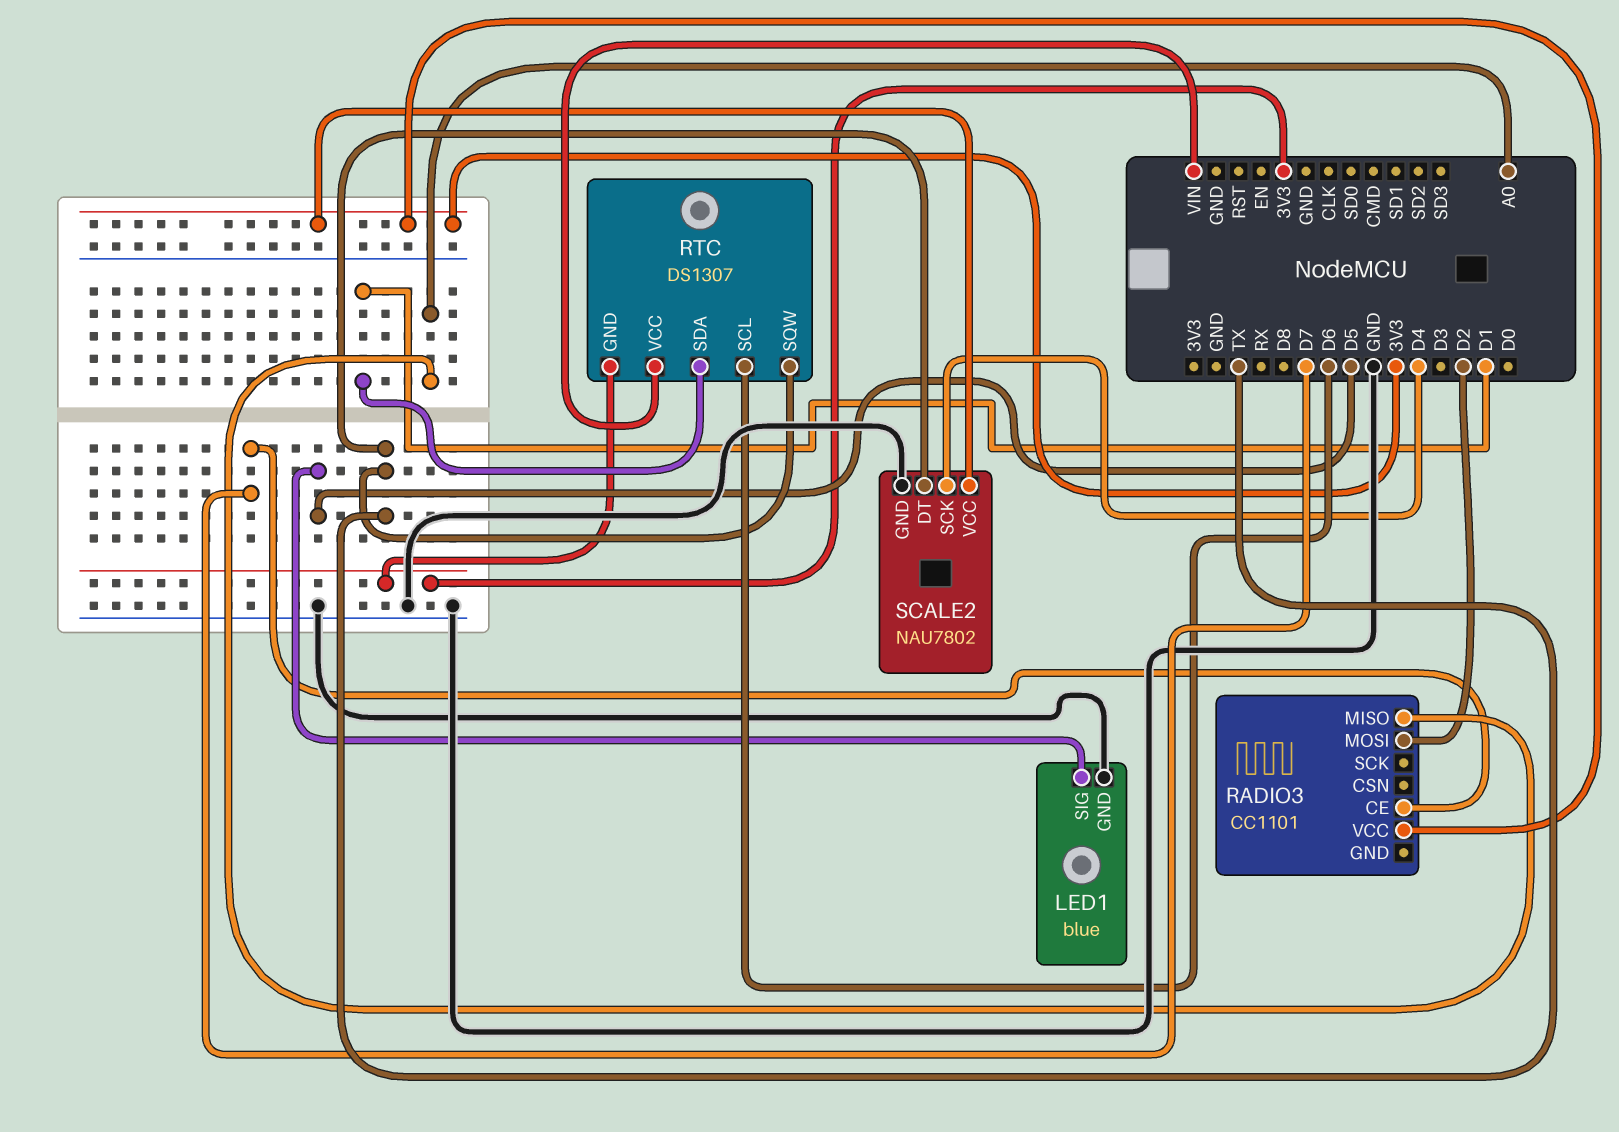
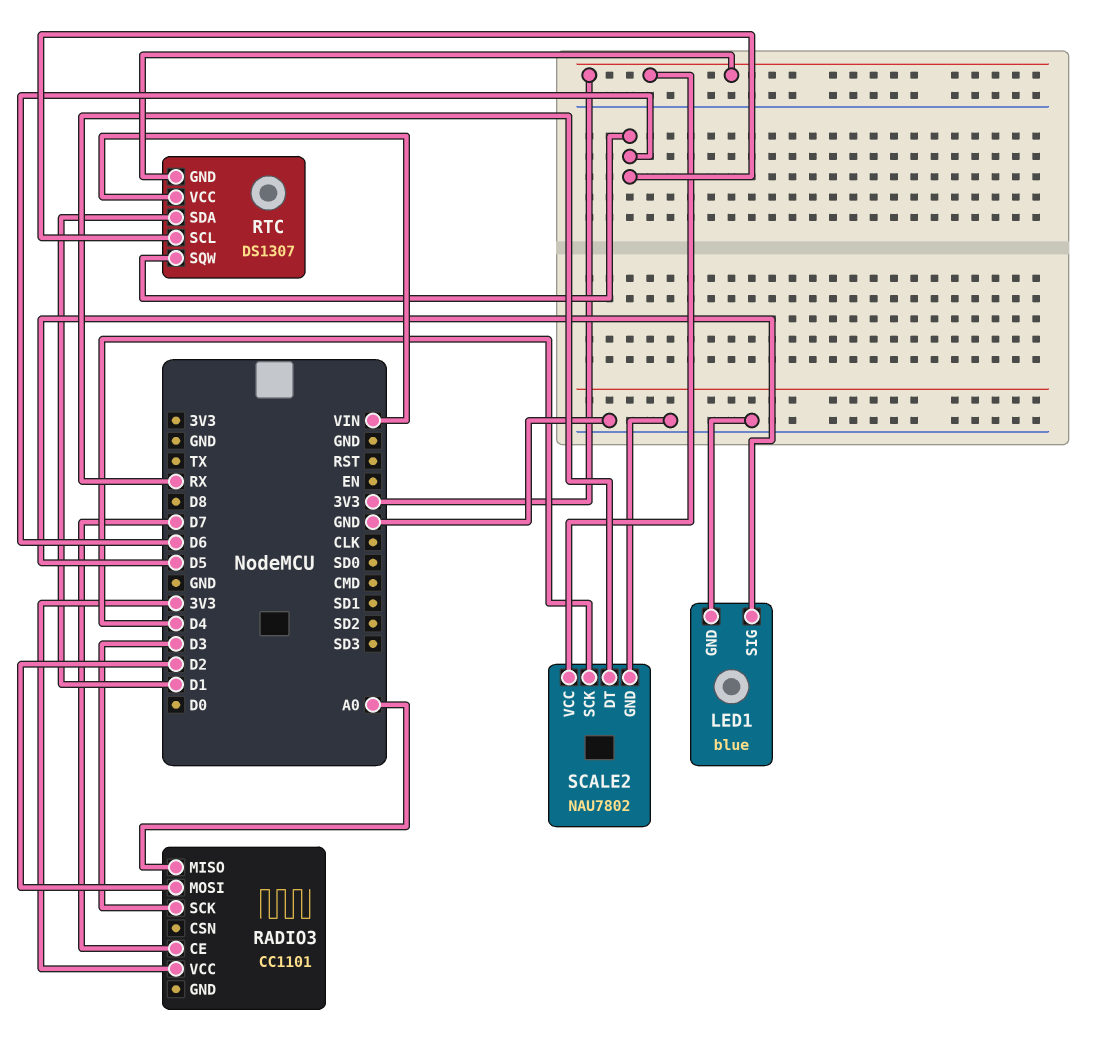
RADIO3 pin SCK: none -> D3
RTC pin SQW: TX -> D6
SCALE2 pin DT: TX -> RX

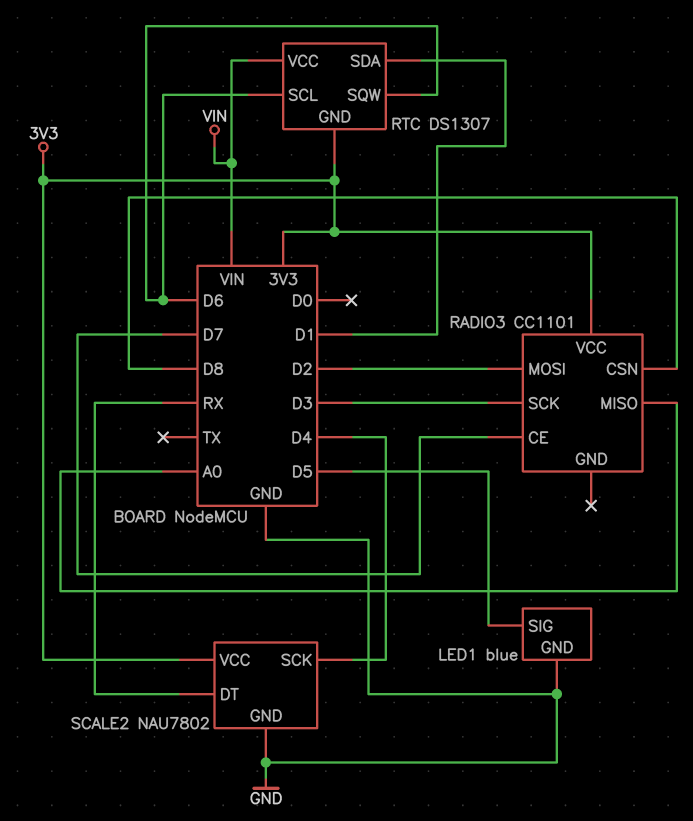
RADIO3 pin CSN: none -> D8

==

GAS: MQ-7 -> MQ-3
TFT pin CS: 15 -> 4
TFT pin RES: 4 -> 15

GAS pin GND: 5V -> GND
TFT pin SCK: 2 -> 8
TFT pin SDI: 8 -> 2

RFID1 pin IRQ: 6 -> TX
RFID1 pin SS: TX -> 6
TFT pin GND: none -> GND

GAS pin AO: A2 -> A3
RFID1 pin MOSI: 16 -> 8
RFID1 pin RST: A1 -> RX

--

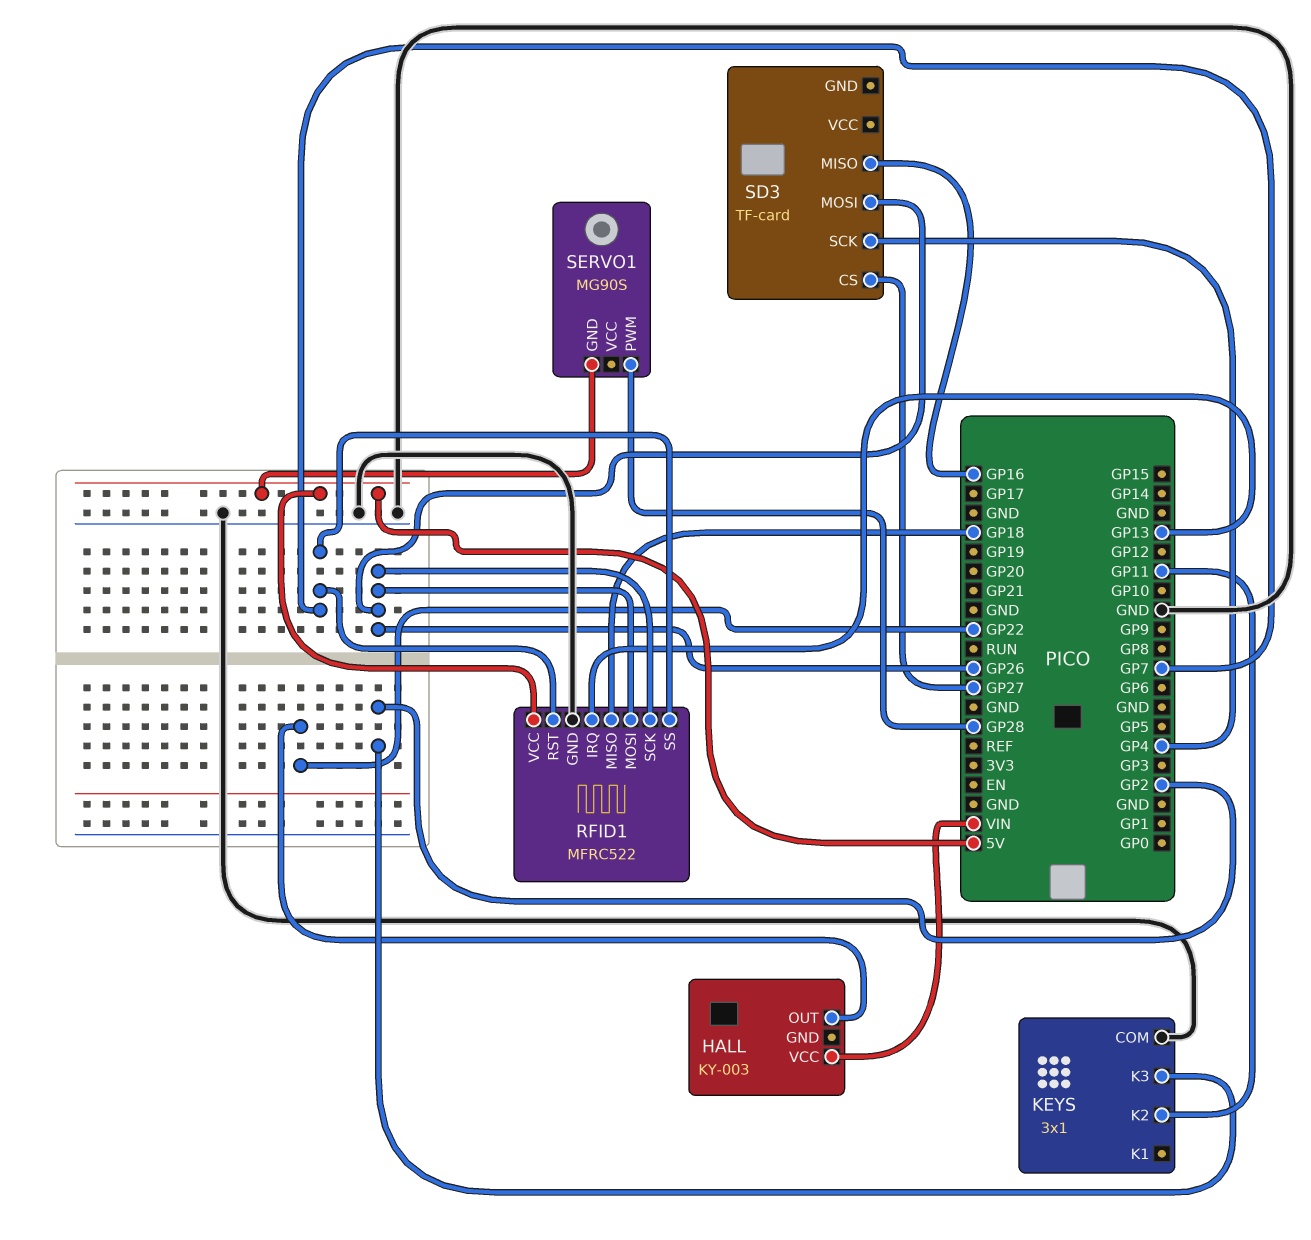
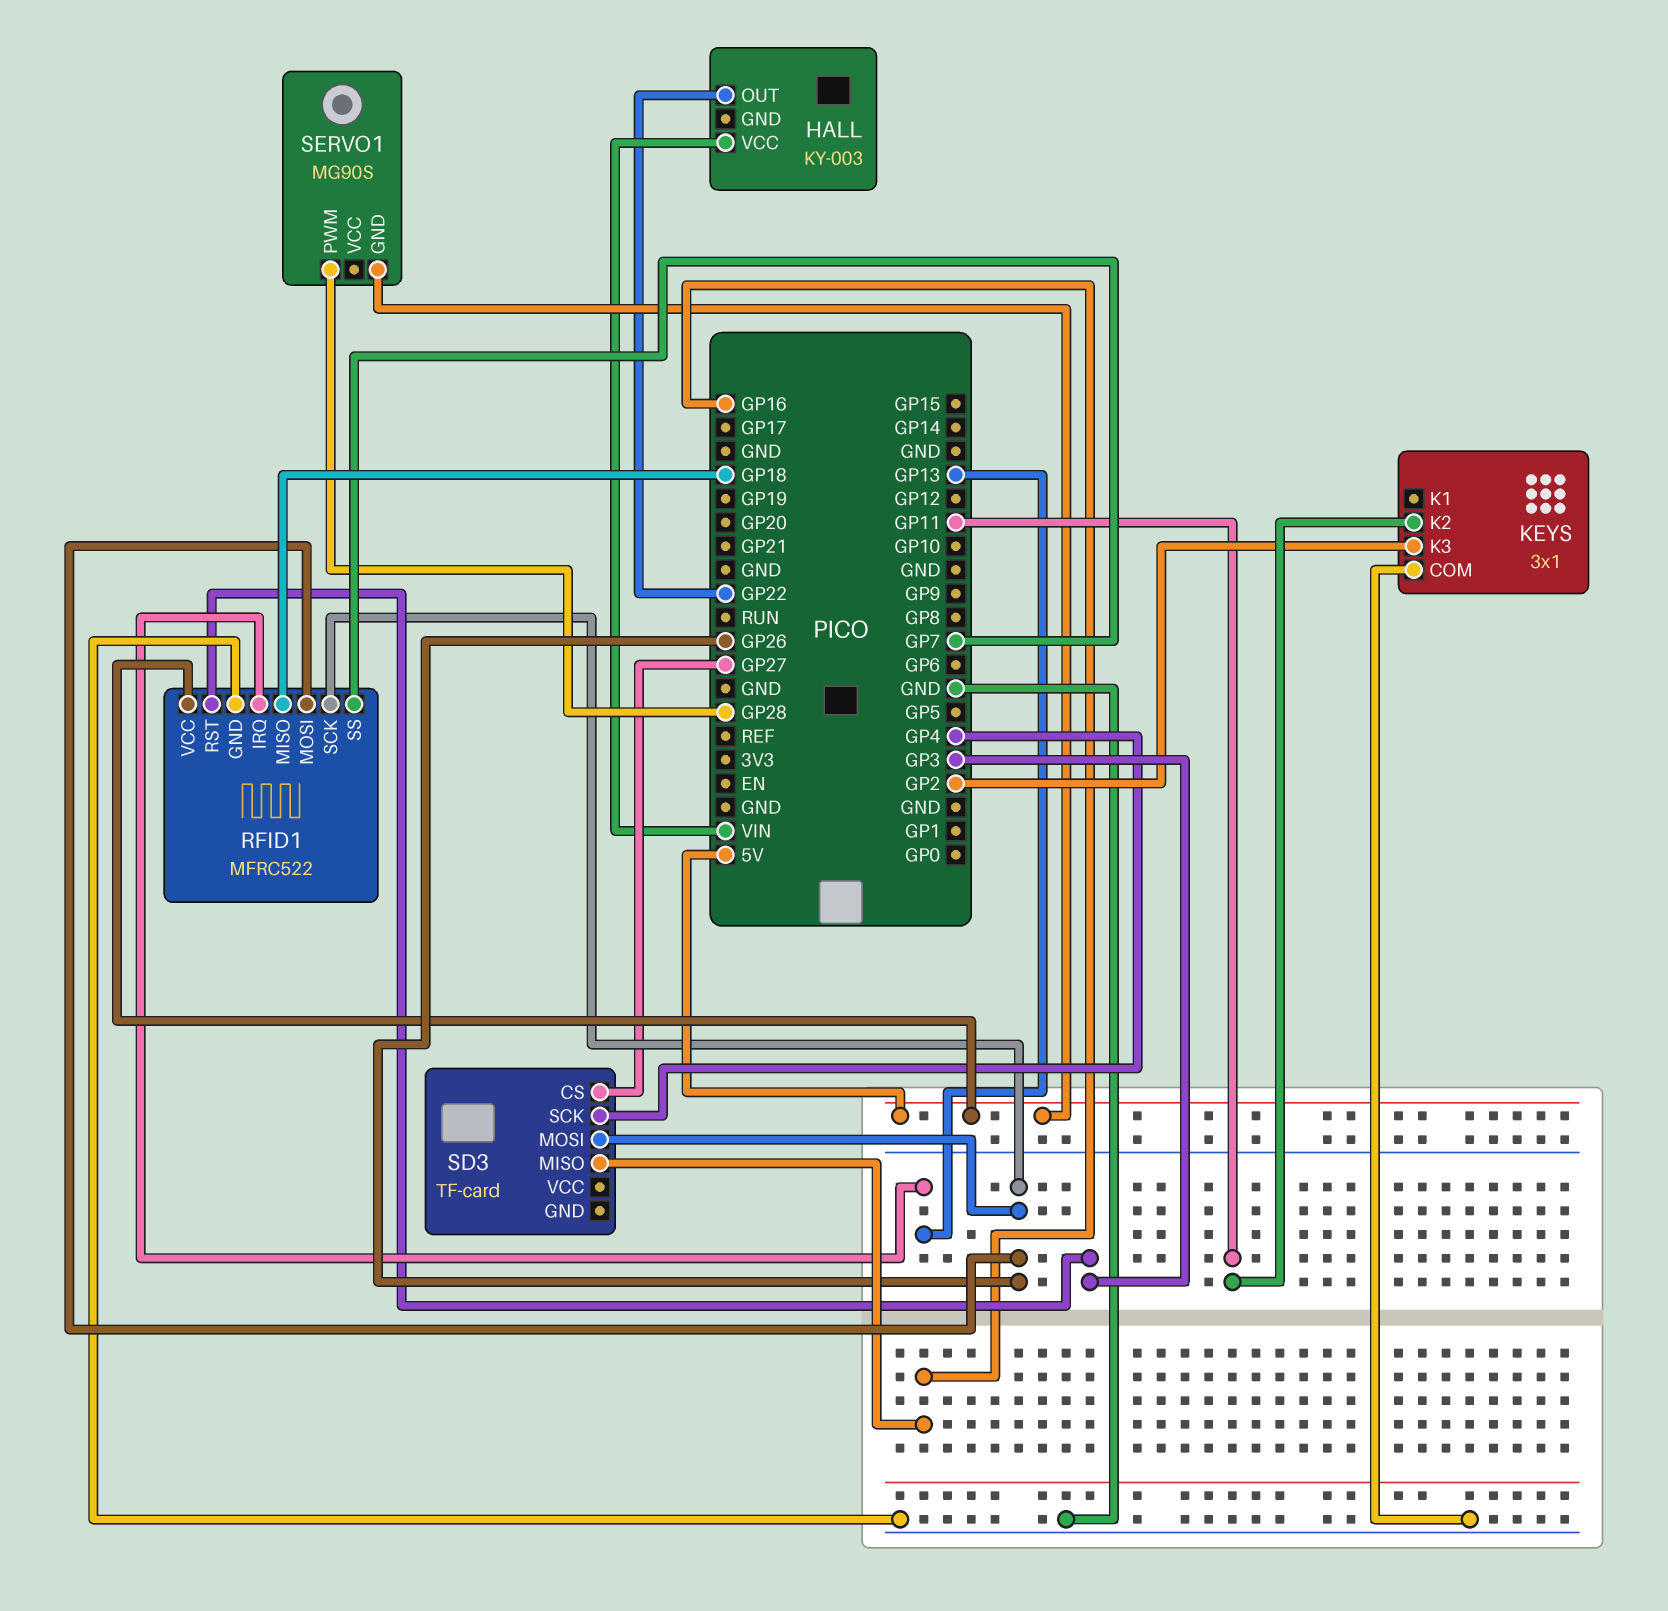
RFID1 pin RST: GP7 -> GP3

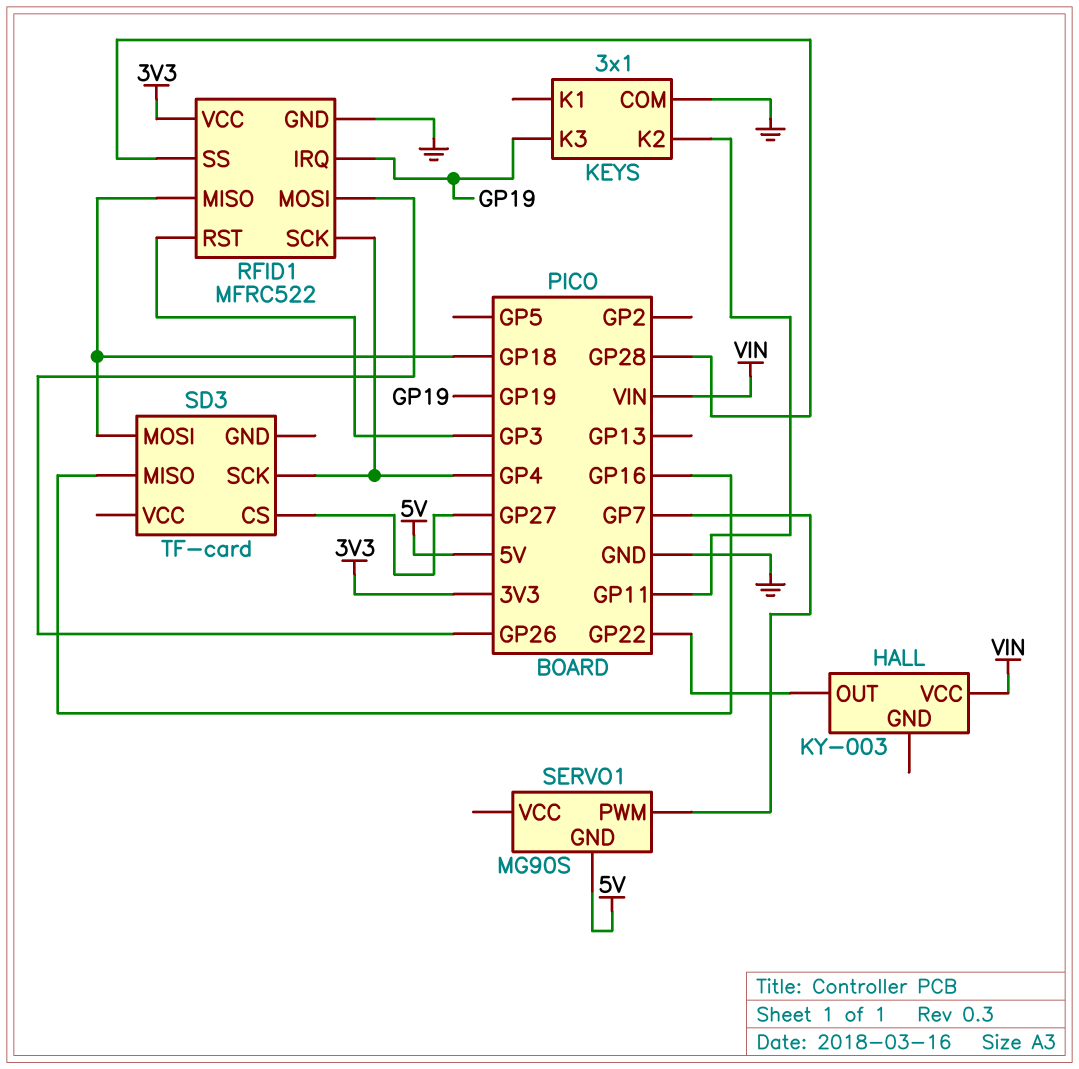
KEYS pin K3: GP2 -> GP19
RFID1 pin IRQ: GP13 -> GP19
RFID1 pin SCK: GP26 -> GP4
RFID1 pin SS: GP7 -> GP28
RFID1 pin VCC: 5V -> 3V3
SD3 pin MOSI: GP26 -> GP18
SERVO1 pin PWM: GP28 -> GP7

● Goal of the exercise
Transcribe exactly the lines above, beginning at the one with "RADIO3 pin SCK: none -> D3" and going up to and including the one with "RADIO3 pin CSN: none -> D8". Pictures do not belong in the copy.

● Solution below
RADIO3 pin SCK: none -> D3
RTC pin SQW: TX -> D6
SCALE2 pin DT: TX -> RX

RADIO3 pin CSN: none -> D8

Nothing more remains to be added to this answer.